### PROBLEM TO SOLVE
From the entries that follow, extract each line holding the string "NMOS".

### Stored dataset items
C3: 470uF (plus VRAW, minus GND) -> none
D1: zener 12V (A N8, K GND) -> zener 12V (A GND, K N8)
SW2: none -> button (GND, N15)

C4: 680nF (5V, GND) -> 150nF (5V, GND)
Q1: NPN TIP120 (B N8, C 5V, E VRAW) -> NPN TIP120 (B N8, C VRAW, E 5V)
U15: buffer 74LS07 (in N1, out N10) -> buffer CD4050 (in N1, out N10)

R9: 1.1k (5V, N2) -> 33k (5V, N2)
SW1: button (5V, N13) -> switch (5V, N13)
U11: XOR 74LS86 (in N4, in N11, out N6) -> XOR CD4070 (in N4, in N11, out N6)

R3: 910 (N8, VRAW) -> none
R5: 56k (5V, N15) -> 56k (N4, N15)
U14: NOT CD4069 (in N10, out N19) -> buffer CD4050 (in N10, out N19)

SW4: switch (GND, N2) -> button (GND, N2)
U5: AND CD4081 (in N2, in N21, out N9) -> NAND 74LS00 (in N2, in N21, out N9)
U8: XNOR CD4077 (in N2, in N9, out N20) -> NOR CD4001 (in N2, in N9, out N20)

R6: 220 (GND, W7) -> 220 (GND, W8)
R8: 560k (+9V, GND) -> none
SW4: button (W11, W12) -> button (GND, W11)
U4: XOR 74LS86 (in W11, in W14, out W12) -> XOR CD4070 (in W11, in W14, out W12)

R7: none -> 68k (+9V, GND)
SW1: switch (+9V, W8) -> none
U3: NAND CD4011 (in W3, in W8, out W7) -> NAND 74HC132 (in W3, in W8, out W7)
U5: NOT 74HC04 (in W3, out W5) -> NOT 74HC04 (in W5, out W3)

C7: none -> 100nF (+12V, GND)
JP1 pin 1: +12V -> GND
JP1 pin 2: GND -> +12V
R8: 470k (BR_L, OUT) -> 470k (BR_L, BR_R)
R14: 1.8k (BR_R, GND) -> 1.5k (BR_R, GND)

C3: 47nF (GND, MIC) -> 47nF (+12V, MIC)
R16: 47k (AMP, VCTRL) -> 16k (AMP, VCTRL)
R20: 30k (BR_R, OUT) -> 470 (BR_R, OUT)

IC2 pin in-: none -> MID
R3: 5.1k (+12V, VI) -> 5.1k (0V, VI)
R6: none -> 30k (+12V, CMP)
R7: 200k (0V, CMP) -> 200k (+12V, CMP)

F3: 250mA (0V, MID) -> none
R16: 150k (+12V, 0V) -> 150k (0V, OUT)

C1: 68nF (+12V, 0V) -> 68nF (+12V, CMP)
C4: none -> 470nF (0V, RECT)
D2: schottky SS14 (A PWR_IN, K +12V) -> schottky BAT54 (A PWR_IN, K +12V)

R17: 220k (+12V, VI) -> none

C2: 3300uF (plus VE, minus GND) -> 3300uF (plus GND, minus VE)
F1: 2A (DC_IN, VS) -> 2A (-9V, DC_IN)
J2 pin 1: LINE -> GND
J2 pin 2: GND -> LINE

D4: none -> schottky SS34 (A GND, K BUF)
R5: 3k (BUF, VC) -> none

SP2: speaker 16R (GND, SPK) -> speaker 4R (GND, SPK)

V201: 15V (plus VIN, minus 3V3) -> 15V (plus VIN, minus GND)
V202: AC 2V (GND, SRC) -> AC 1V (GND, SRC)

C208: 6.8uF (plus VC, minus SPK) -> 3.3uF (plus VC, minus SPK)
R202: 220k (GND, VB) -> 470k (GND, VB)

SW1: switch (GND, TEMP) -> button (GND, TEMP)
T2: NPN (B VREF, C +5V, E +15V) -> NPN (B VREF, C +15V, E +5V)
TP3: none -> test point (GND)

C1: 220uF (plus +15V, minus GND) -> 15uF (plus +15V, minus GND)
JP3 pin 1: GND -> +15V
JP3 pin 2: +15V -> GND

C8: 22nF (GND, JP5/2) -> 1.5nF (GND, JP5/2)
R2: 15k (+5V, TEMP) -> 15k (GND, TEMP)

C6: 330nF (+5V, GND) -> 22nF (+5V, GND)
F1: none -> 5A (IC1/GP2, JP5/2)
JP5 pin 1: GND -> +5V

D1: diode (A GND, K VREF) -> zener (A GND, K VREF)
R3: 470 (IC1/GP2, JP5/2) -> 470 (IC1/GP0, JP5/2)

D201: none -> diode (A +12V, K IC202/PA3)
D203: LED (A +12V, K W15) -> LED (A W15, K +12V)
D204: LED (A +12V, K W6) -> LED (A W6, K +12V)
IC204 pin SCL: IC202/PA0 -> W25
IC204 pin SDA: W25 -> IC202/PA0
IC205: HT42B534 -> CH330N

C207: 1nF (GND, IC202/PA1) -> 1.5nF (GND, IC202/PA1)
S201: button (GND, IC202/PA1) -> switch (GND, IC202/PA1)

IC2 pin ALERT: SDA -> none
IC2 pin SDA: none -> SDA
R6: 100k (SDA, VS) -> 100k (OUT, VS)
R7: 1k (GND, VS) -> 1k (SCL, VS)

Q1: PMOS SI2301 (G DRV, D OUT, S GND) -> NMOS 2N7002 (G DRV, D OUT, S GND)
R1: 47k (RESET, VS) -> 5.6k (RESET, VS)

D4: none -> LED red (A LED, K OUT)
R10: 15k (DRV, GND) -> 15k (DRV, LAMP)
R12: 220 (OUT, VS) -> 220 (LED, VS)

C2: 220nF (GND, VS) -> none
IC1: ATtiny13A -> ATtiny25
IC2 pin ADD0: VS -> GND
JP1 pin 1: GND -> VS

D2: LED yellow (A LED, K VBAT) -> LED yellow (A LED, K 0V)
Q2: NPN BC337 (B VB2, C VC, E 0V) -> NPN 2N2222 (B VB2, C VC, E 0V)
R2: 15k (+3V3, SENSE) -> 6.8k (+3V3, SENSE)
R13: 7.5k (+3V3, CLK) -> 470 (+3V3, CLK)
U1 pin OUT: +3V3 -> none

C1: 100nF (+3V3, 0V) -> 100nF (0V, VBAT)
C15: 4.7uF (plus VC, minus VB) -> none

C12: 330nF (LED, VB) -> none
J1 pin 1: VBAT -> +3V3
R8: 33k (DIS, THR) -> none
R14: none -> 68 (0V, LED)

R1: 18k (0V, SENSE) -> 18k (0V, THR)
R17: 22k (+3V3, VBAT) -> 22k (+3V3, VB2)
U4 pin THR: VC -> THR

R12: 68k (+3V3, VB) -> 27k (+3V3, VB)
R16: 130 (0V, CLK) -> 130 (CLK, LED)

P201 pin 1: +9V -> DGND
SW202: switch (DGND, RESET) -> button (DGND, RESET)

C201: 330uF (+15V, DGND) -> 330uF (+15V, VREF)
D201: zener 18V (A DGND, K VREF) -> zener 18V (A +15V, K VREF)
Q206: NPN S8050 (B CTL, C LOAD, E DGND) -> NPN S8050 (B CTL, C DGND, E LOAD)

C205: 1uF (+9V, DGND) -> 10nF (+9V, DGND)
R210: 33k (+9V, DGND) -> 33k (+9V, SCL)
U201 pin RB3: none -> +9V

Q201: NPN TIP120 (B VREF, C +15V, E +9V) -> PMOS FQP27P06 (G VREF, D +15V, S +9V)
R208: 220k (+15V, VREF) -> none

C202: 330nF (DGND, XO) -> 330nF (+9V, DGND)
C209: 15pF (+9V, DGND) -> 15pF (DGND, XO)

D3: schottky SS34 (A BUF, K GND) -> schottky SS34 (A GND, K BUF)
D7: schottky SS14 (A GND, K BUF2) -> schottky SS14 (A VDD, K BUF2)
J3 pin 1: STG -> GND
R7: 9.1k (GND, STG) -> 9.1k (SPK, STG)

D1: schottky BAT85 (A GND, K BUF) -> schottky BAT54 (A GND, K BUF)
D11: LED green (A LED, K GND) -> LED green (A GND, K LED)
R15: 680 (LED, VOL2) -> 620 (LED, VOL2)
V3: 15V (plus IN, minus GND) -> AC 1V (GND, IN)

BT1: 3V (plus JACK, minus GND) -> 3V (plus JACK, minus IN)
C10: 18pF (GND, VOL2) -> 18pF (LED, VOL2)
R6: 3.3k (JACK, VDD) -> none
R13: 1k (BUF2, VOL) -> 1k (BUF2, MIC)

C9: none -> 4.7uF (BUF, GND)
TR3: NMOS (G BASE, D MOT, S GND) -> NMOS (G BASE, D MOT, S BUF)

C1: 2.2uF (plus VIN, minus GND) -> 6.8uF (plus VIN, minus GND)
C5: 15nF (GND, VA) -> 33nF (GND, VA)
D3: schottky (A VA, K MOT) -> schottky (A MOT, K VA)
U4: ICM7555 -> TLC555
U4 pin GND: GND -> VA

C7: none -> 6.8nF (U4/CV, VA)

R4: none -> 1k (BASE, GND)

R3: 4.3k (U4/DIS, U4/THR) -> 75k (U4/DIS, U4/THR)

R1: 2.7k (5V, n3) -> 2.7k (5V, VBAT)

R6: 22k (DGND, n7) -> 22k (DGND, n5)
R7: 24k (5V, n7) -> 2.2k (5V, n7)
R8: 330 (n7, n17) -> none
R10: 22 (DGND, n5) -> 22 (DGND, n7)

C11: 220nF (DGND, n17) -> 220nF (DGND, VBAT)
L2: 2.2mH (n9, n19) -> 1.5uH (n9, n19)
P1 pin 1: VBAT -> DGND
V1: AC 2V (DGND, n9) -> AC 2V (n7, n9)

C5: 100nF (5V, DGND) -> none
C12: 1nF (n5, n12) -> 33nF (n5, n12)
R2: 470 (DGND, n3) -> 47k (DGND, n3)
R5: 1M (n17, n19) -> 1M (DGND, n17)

### EXERCISE RESPONSE
Q1: PMOS SI2301 (G DRV, D OUT, S GND) -> NMOS 2N7002 (G DRV, D OUT, S GND)
TR3: NMOS (G BASE, D MOT, S GND) -> NMOS (G BASE, D MOT, S BUF)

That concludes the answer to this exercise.